⟨

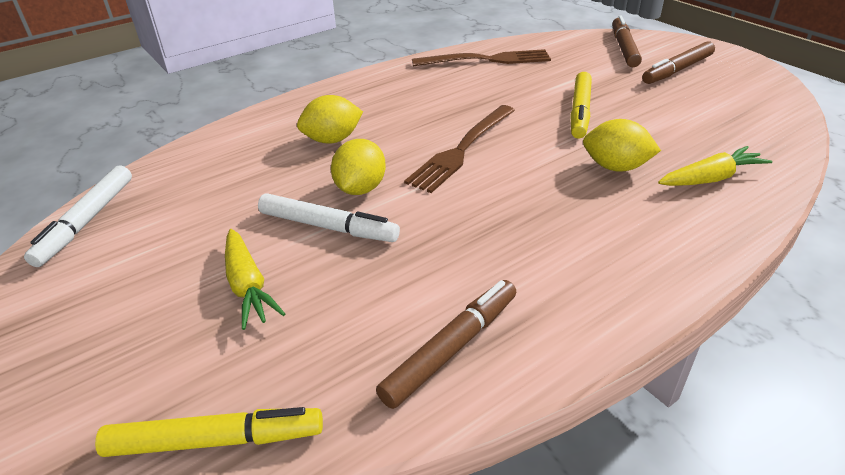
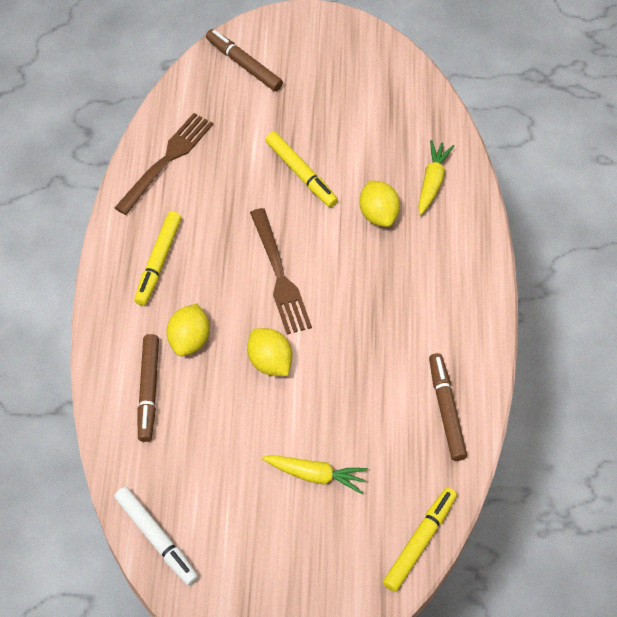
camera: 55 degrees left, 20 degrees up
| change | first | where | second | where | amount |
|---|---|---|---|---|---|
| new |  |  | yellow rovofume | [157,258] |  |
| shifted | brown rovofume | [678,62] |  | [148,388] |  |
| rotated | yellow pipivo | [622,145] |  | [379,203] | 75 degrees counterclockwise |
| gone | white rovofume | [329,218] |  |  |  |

⟩

How many lines in the records above hold the word "rovofume"? Give only the number.

**Task answer**
3